══ DATA SECTION

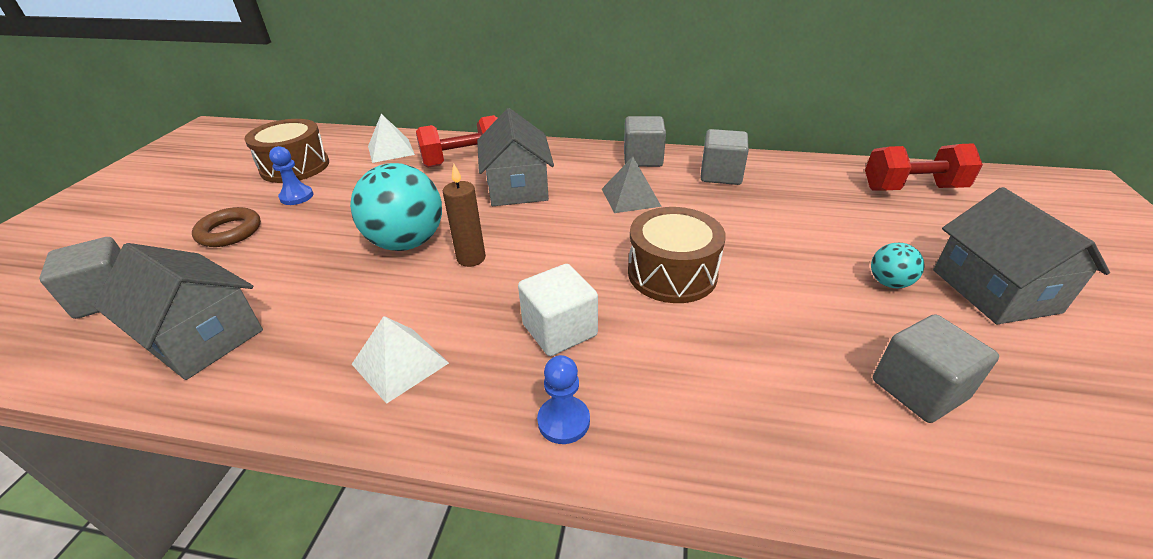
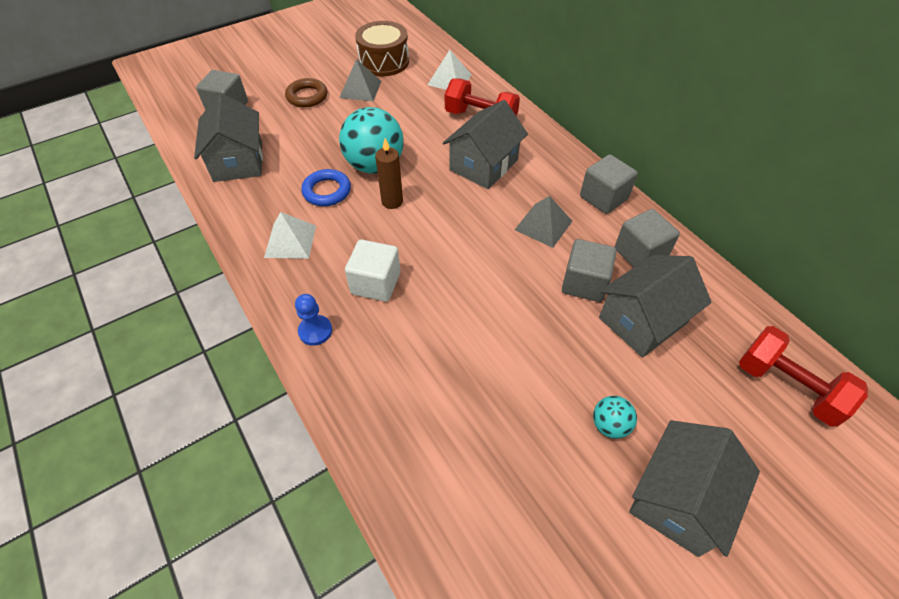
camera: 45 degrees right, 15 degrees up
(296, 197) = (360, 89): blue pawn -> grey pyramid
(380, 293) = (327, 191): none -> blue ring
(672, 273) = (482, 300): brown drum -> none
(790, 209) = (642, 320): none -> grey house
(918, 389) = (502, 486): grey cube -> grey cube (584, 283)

════
══ DATA SECTION

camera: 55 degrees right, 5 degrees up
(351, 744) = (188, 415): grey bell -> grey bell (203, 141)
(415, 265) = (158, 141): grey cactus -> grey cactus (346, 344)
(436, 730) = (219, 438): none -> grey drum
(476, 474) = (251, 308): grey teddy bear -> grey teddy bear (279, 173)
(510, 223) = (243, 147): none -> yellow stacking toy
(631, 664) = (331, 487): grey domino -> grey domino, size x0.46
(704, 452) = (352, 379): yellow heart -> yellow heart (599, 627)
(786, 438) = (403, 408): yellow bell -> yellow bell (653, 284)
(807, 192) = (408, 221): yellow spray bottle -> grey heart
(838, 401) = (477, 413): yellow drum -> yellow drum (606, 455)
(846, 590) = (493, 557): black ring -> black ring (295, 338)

════

#### WHAT NEEDS TO BE DONE:
In the entries above, how many lines contain the word "degrees"? Answer with the number only.

#### COMPLETED EXERCISE:
2